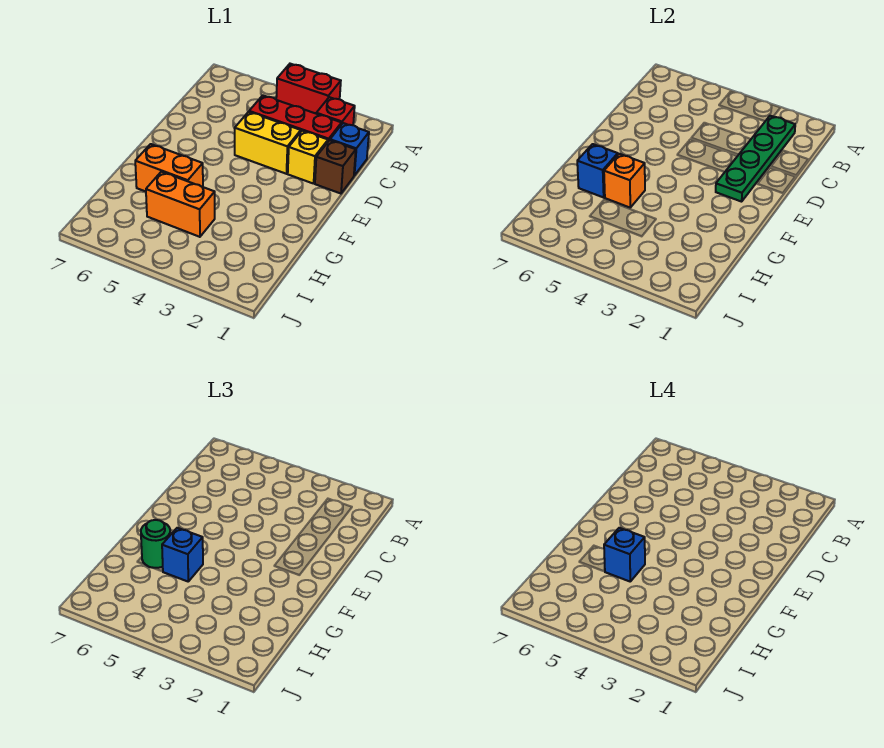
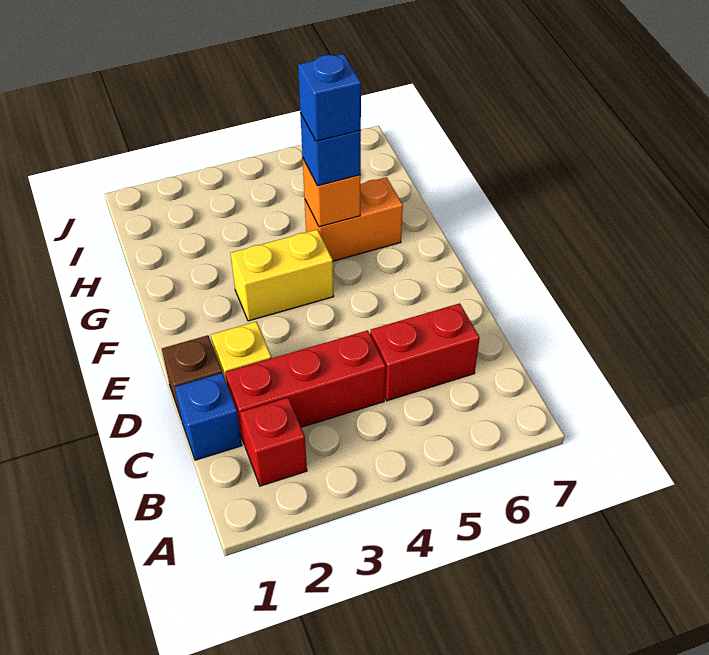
red brick A3:A4 level 1 -> red brick C5:C6 level 1
green plate B2:E2 level 2 -> none
yellow brick D3:D4 level 1 -> yellow brick F3:F4 level 1
blue brick G6 level 2 -> none
green round brick G6 level 3 -> none
orange brick H4:H5 level 1 -> none

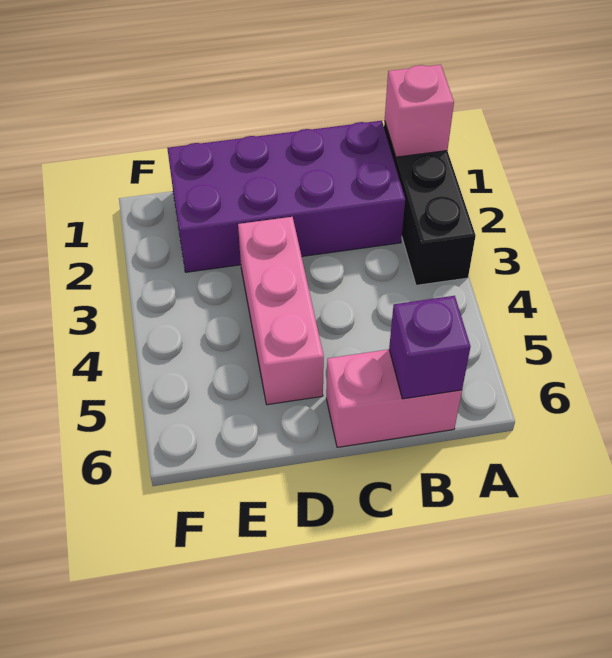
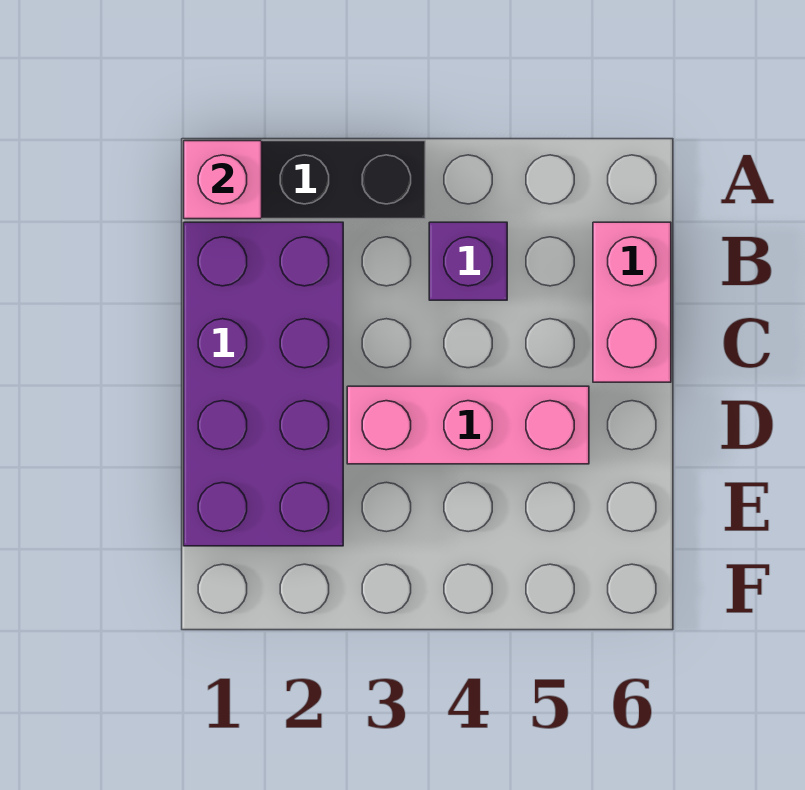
purple brick B6 level 2 -> purple brick B4 level 1

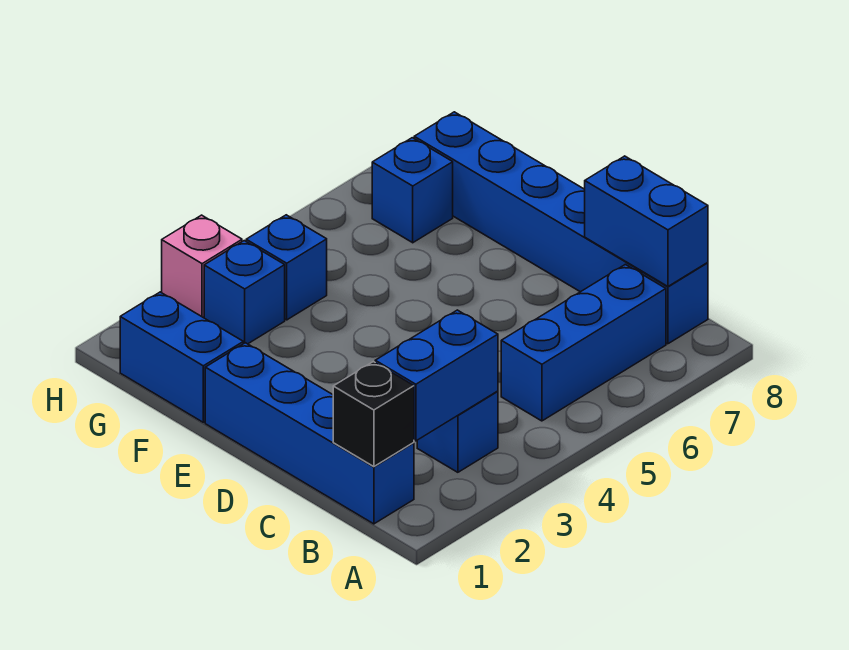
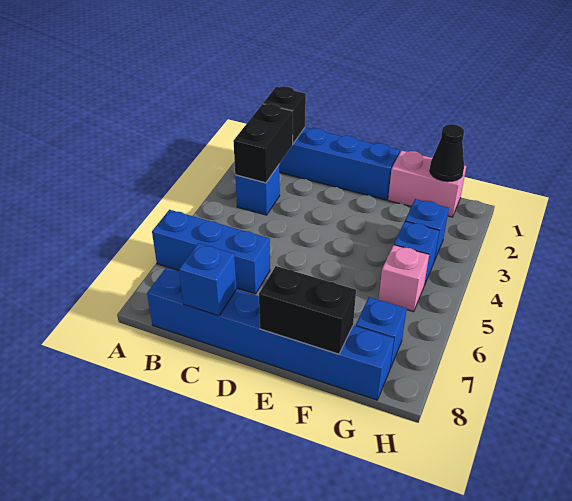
blue brick B2:B3 level 2 -> black brick B2:B3 level 2
blue brick B5:B7 level 1 -> blue brick A6:C6 level 1
blue brick B8:C8 level 2 -> blue brick C8 level 2
none -> black brick E8:F8 level 2
blue brick F1:G1 level 1 -> pink brick F1:G1 level 1
none -> black cone G1 level 2
pink brick H3 level 1 -> pink brick G5 level 1

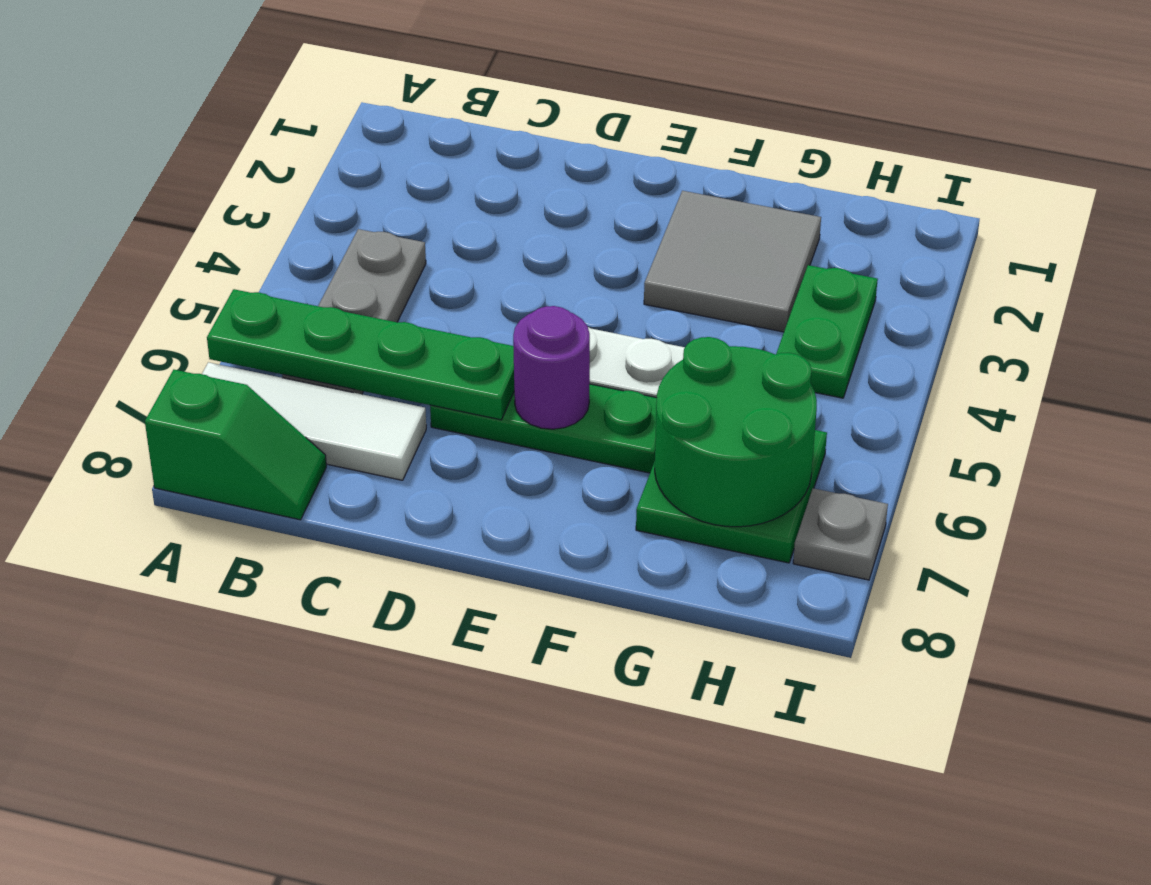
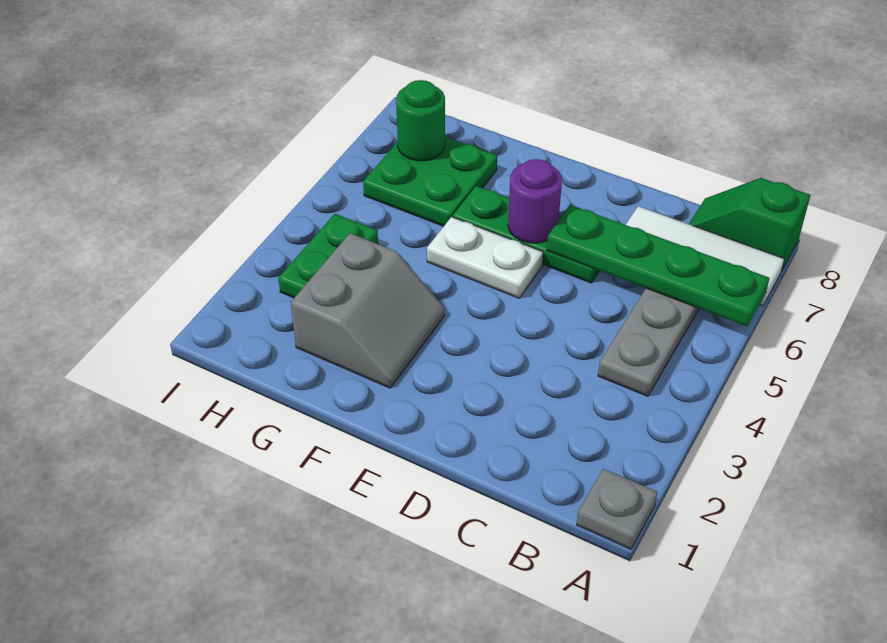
grey tile F2:G3 level 1 -> grey slope F2:G3 level 1 top G
green round brick G6:H7 level 2 -> green round brick H7 level 2
grey plate I7 level 1 -> grey plate A1 level 1

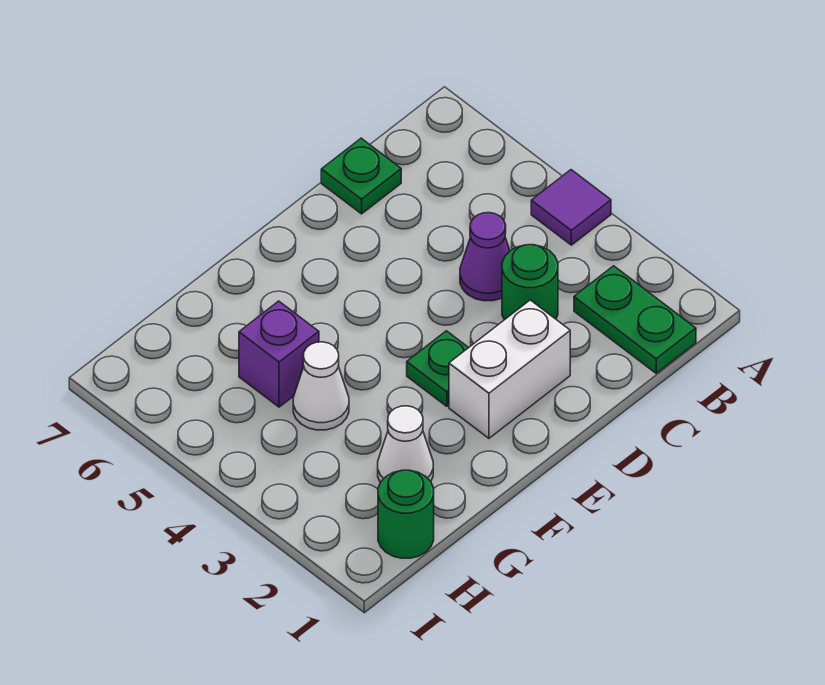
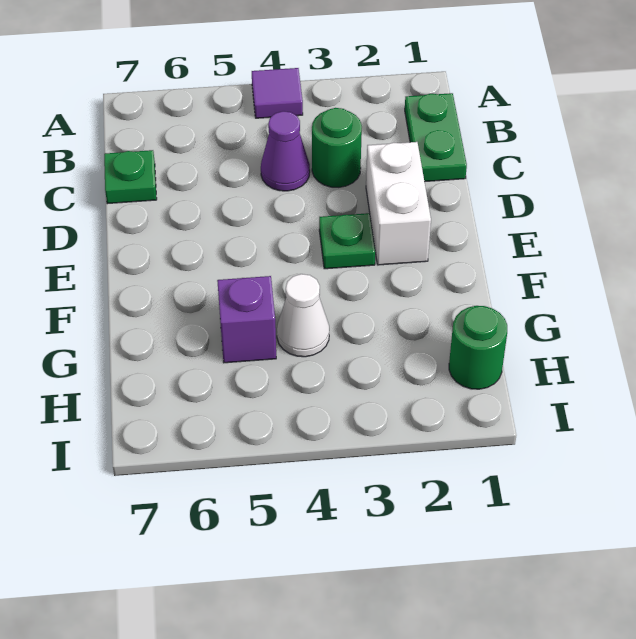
green plate B1:B2 level 1 -> green plate B1:C1 level 1
white cone G2 level 1 -> none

What needs to be done:
Look through the entries above and find each line where the word "blue" occurs; copy those lines.

Output:
blue brick G6 level 2 -> none
blue brick B2:B3 level 2 -> black brick B2:B3 level 2
blue brick B5:B7 level 1 -> blue brick A6:C6 level 1
blue brick B8:C8 level 2 -> blue brick C8 level 2
blue brick F1:G1 level 1 -> pink brick F1:G1 level 1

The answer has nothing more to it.